*** Opening of DATASET EXCERPTS ***

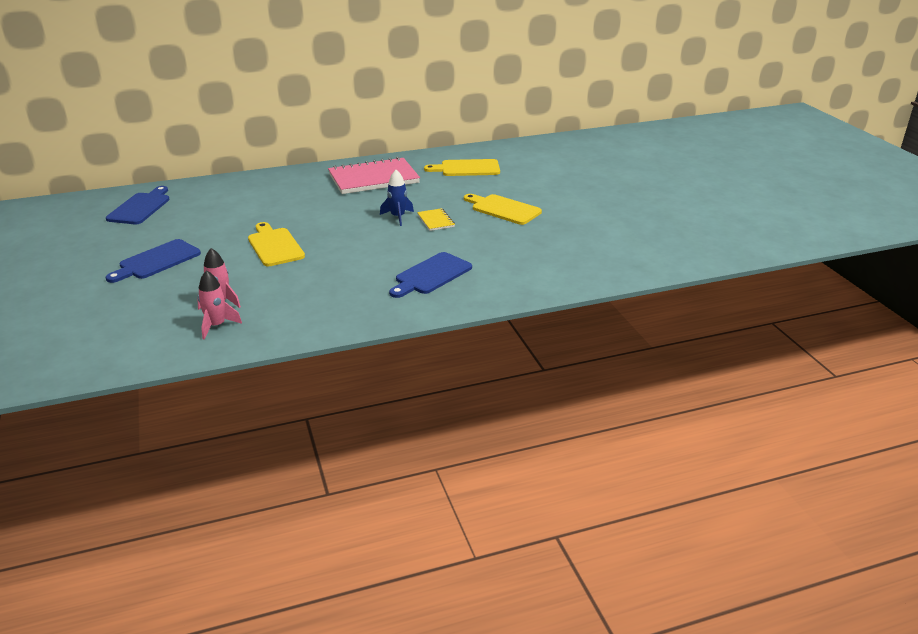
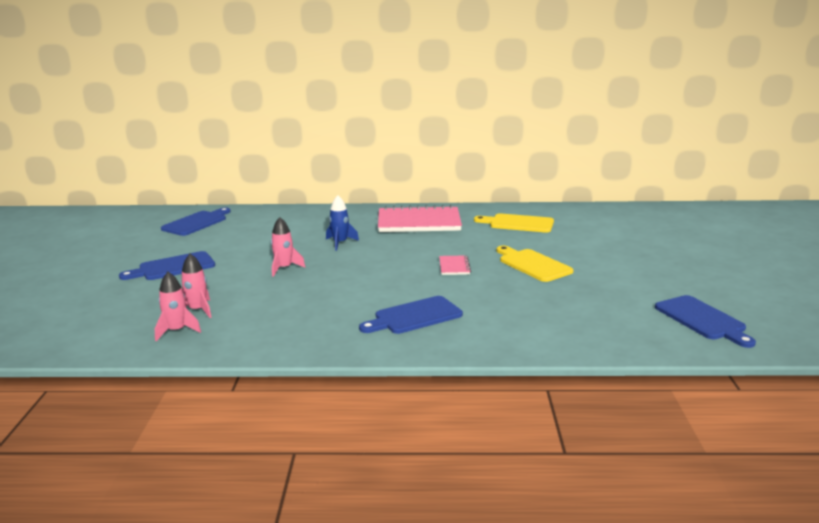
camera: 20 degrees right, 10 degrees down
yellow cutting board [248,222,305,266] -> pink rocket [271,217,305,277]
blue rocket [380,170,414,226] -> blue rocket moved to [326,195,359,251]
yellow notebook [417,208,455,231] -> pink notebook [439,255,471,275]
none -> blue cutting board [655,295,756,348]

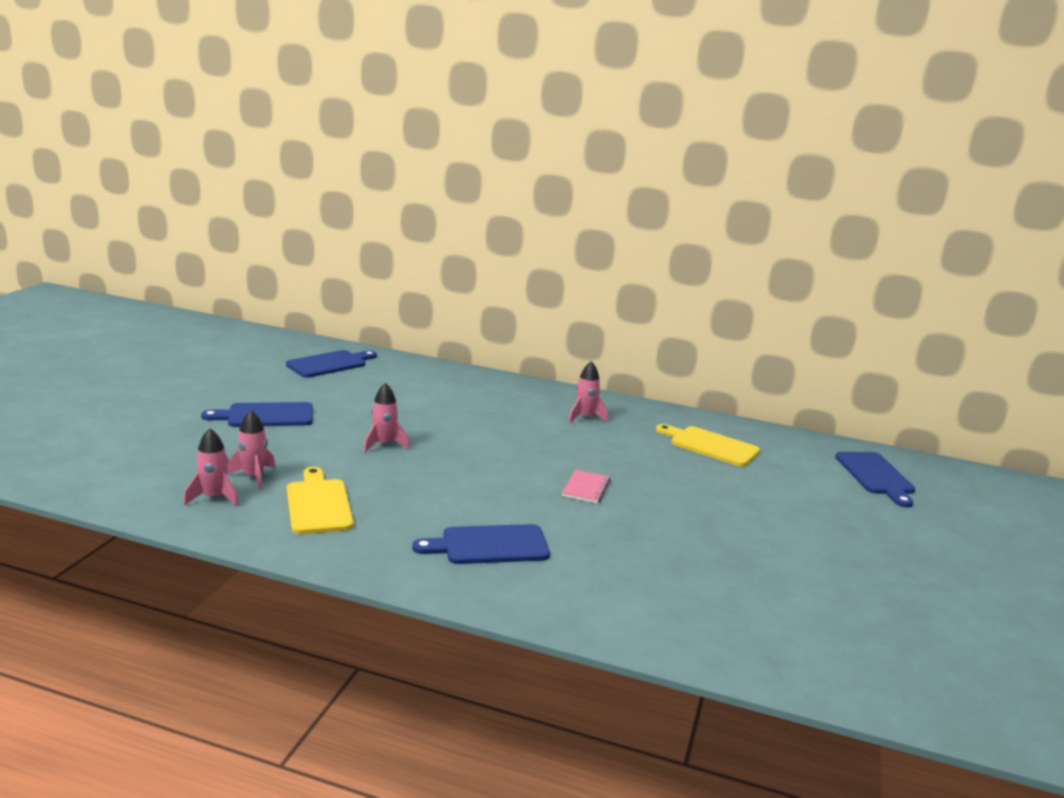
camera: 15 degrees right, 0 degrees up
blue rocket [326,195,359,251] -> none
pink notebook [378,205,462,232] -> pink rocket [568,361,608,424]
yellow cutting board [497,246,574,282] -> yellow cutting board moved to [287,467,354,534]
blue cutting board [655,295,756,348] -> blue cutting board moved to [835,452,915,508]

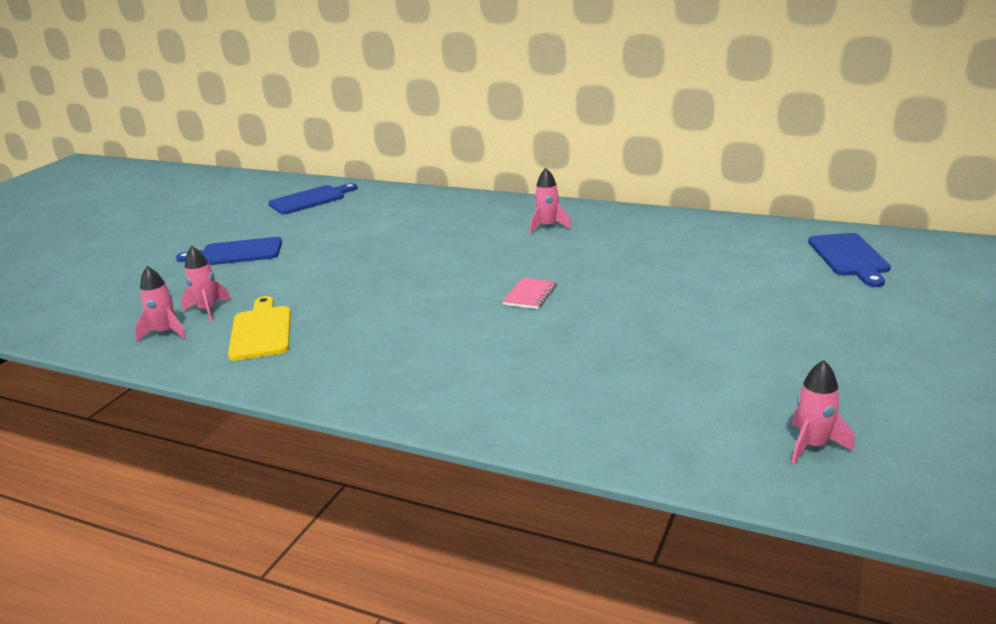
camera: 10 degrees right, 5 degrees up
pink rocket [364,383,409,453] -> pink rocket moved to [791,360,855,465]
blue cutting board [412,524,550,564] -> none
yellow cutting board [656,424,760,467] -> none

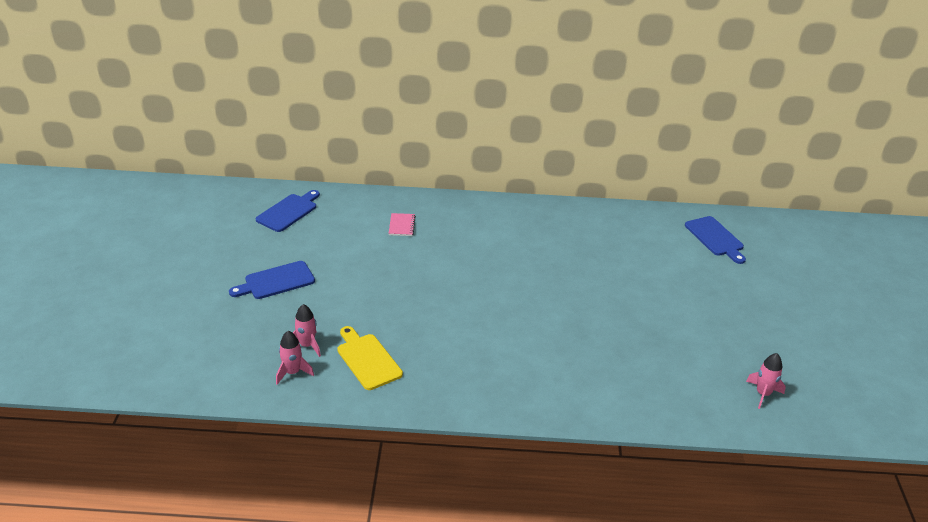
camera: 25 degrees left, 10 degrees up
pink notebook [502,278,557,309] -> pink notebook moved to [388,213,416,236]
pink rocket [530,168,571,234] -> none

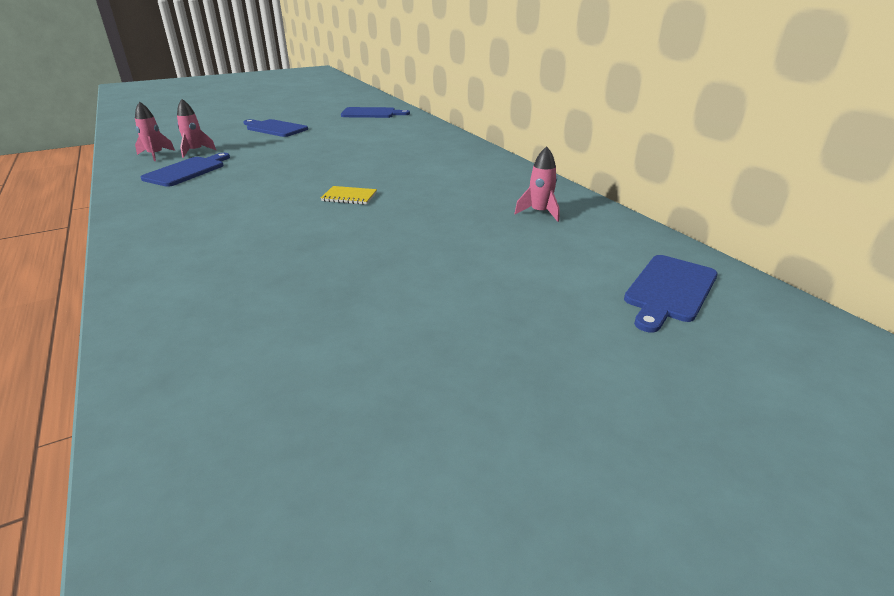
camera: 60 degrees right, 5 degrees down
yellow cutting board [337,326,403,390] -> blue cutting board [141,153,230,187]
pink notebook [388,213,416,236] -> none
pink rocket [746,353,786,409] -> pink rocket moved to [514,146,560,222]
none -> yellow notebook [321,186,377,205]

*** Close of DATASET EXCERPTS ***
*** Opening of DATASET EXCERPTS ***

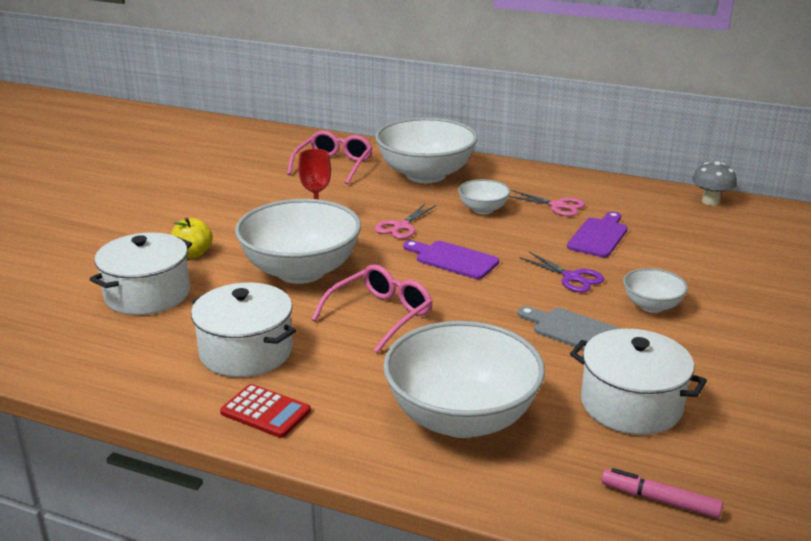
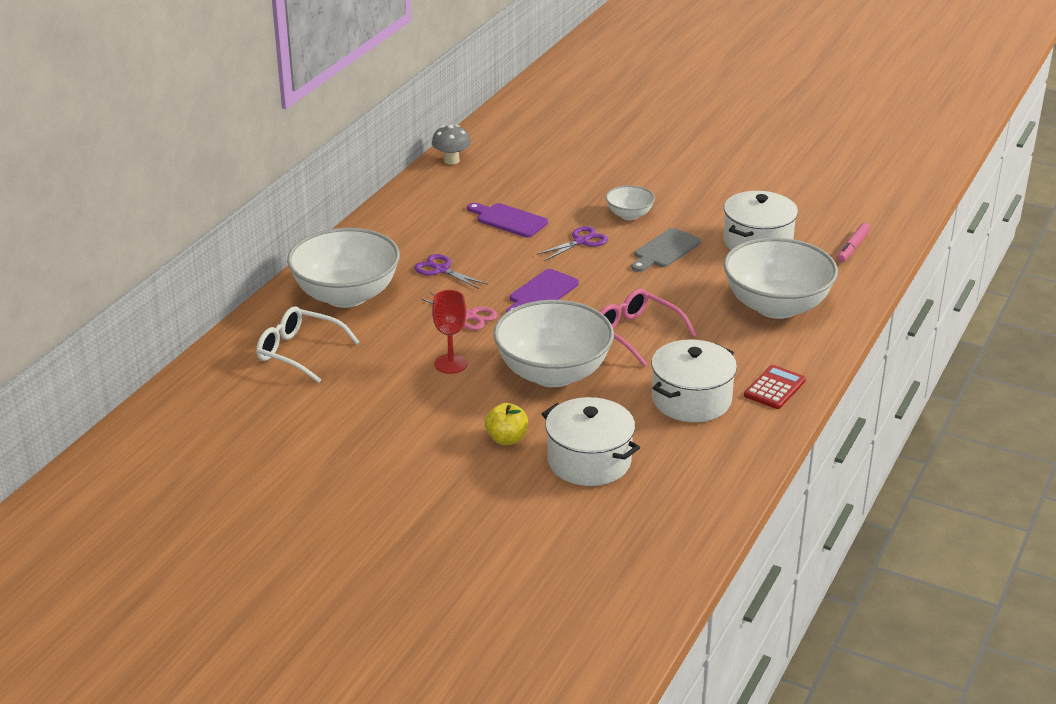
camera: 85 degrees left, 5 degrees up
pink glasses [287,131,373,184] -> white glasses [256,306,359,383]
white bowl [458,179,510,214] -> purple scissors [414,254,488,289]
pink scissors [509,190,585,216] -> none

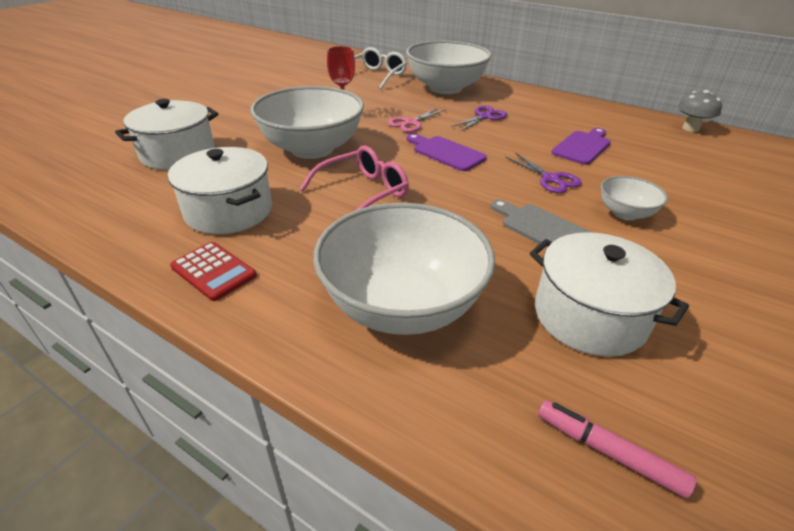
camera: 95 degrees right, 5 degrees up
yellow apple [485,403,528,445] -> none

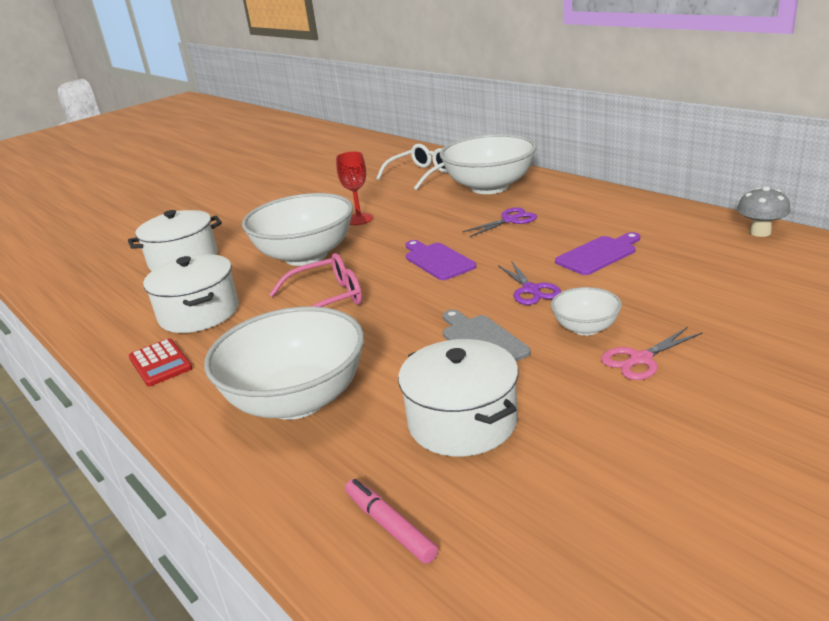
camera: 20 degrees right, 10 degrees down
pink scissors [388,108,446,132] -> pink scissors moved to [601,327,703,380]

*** Close of DATASET EXCERPTS ***

## WHAT THE EXERCISE ASKS
Between and including the line with "camera: 95 degrees right, 5 degrees up" and the line with "pink scissors [388,108,446,132]", repeat every line exactly as it appears above, with pictures left out.

## RESPONSE TO THIS TASK
camera: 95 degrees right, 5 degrees up
yellow apple [485,403,528,445] -> none

camera: 20 degrees right, 10 degrees down
pink scissors [388,108,446,132] -> pink scissors moved to [601,327,703,380]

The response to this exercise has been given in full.